• [What the exercise asks]: State the number of lines in the following data that contain the string "none", and nothing else.

++++++++++++++++++++

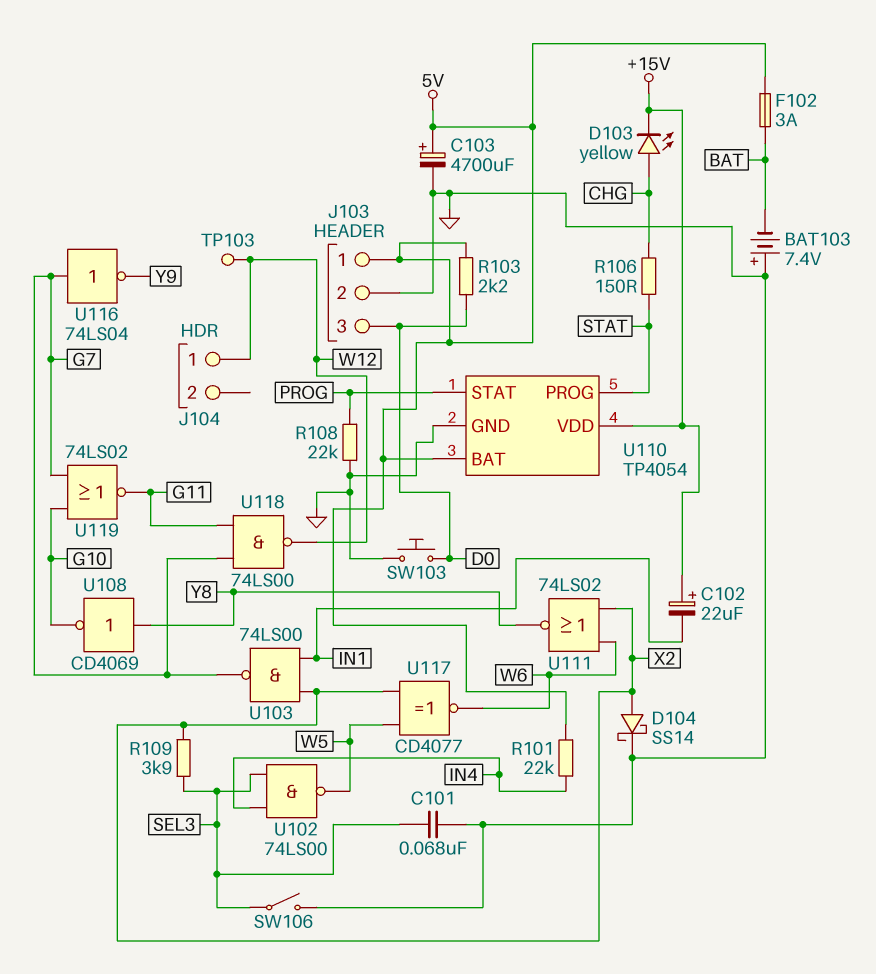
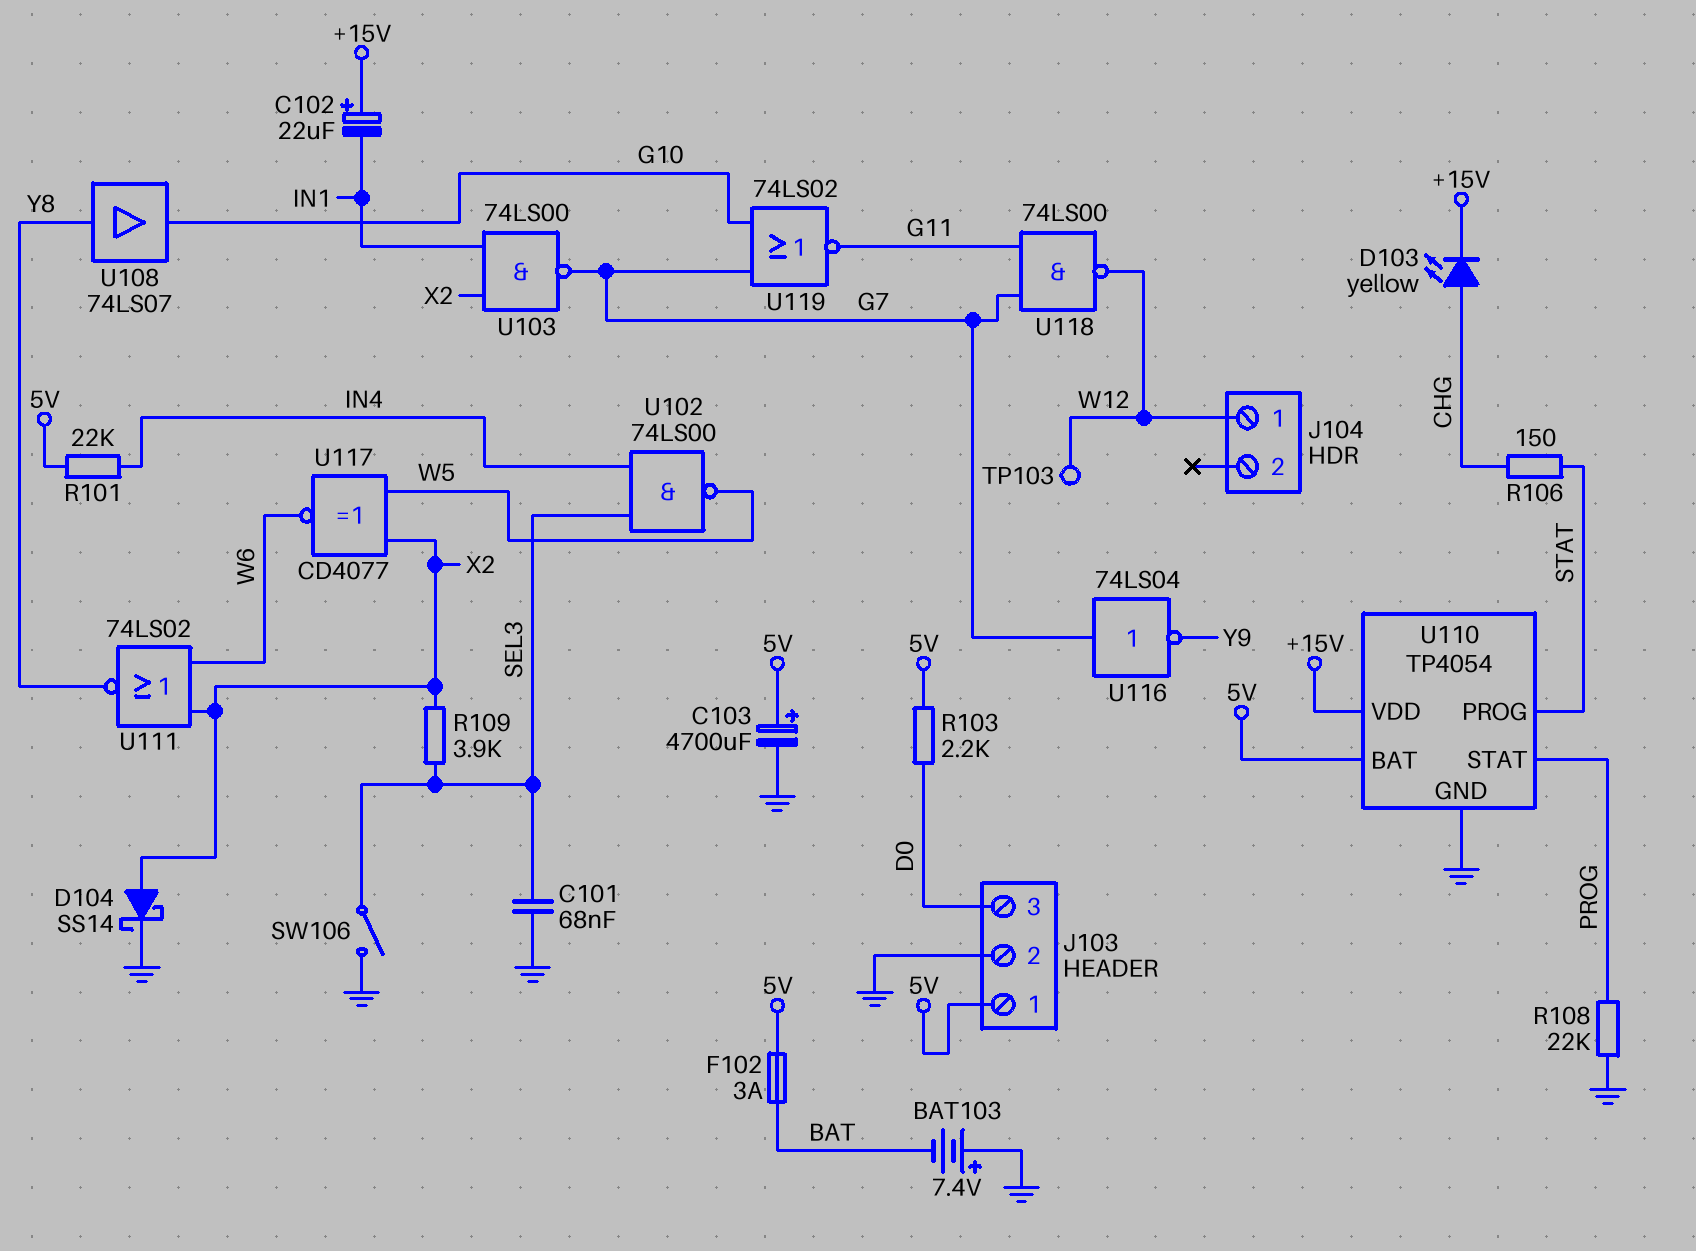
SW103: button (D0, GND) -> none
U108: NOT CD4069 (in Y8, out G10) -> buffer 74LS07 (in Y8, out G10)

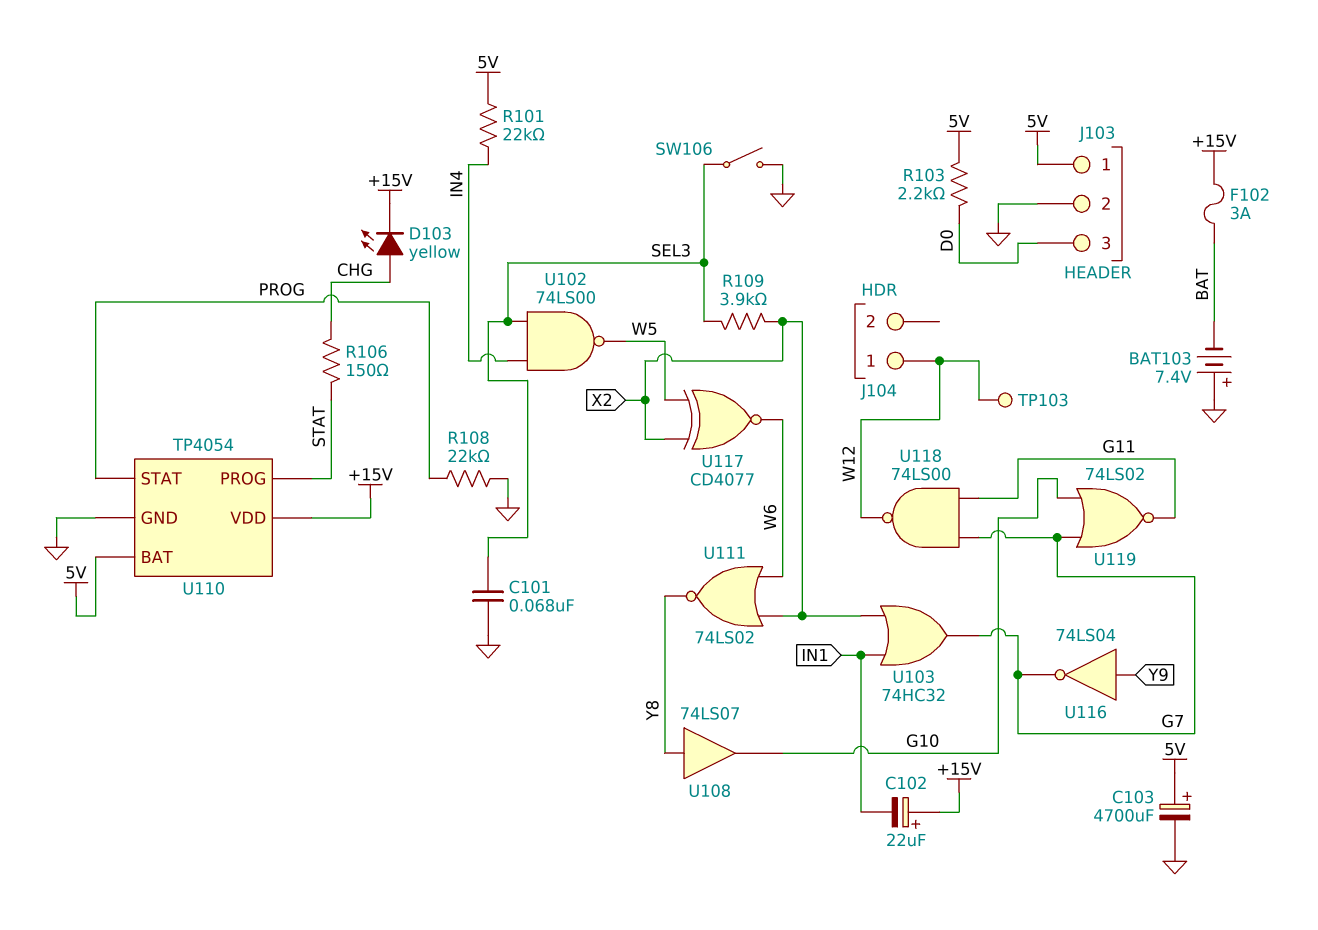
D104: schottky SS14 (A X2, K GND) -> none
F102: 3A (5V, BAT) -> 3A (+15V, BAT)
U103: NAND 74LS00 (in IN1, in X2, out G7) -> OR 74HC32 (in IN1, in X2, out G7)
U116: NOT 74LS04 (in G7, out Y9) -> NOT 74LS04 (in Y9, out G7)

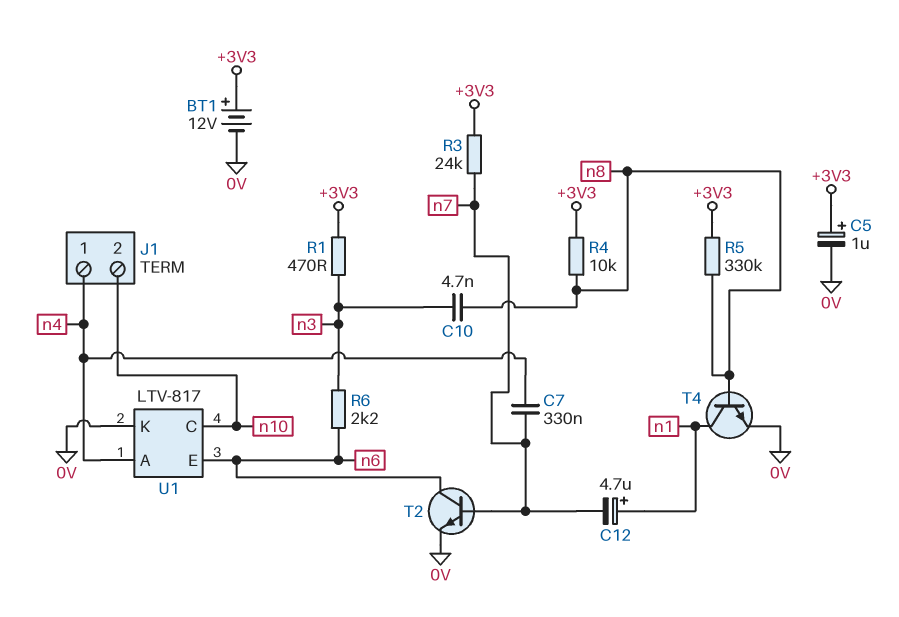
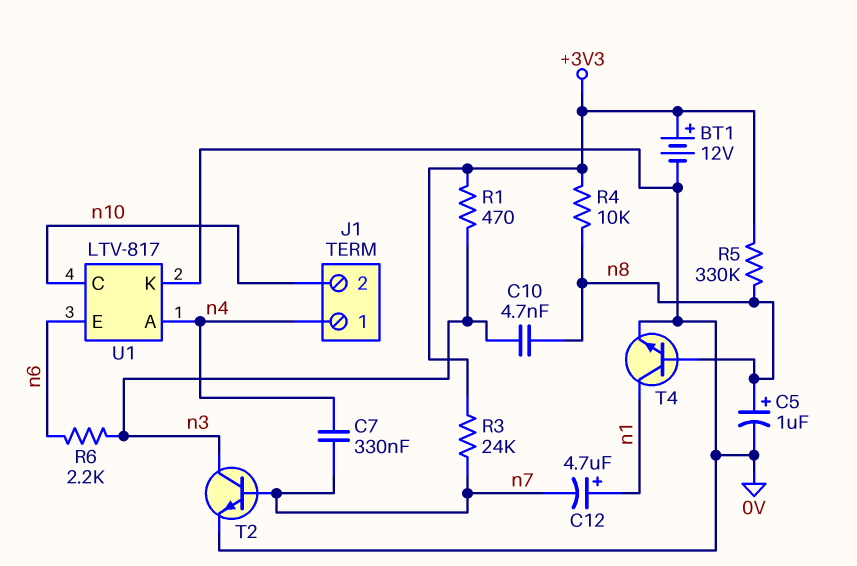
C5: 1uF (plus +3V3, minus 0V) -> 1uF (plus n8, minus 0V)
T2: NPN (B n7, C n6, E 0V) -> NPN (B n7, C n3, E 0V)

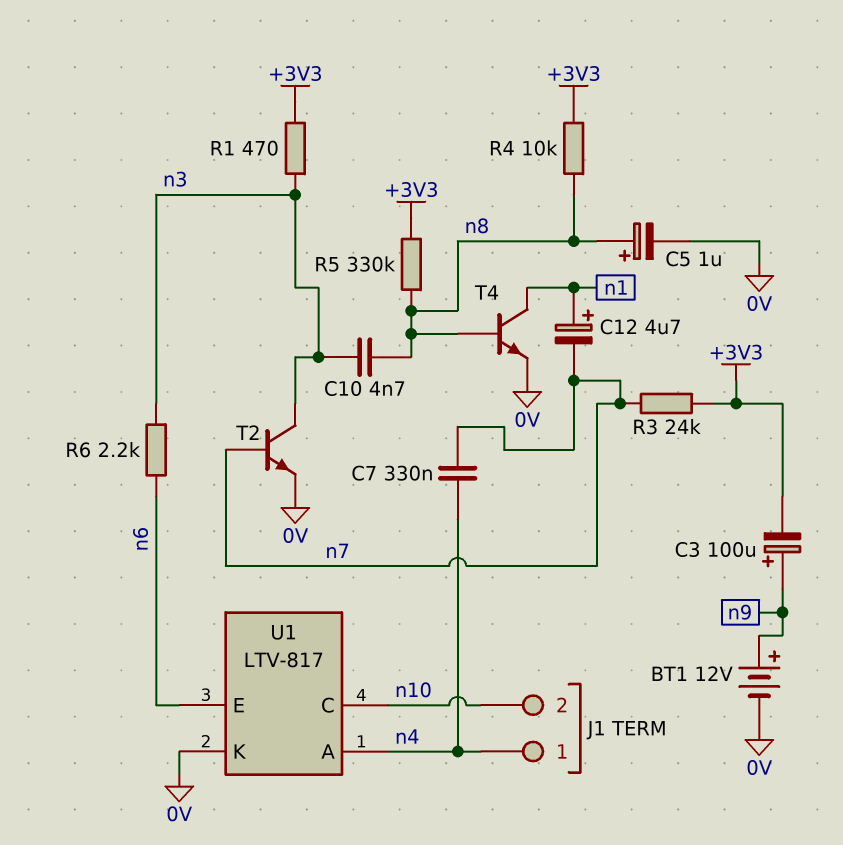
BT1: 12V (plus +3V3, minus 0V) -> 12V (plus n9, minus 0V)
C3: none -> 100uF (plus n9, minus +3V3)

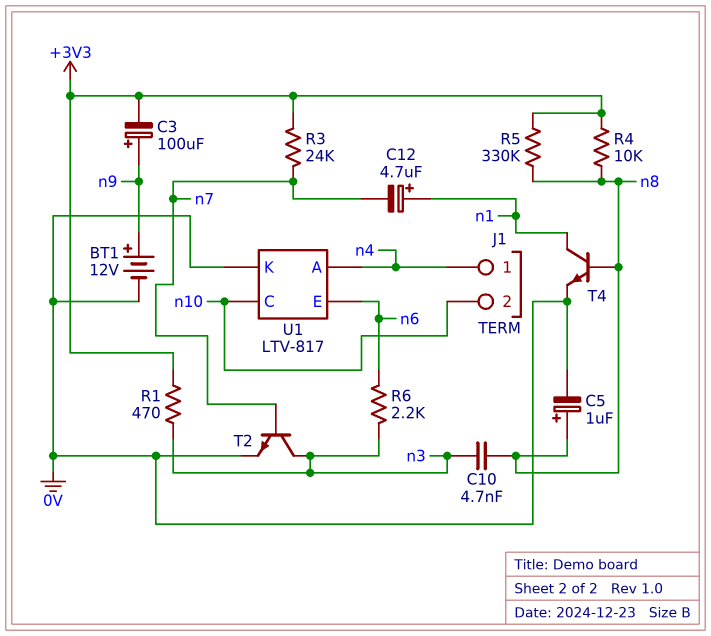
C7: 330nF (n4, n7) -> none

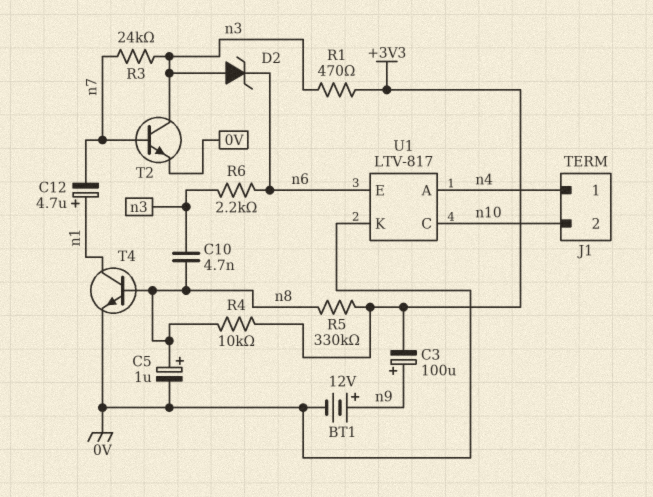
D2: none -> zener (A n3, K n6)
R3: 24k (+3V3, n7) -> 24k (n3, n7)

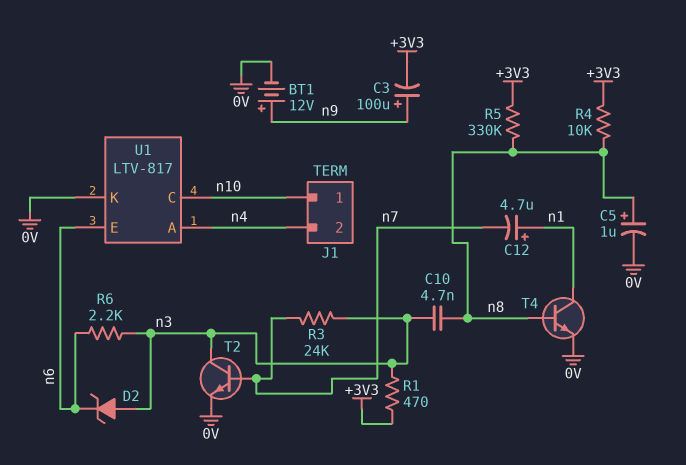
J1 pin 1: n4 -> n10
J1 pin 2: n10 -> n4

++++++++++++++++++++

• [Expected answer]: 5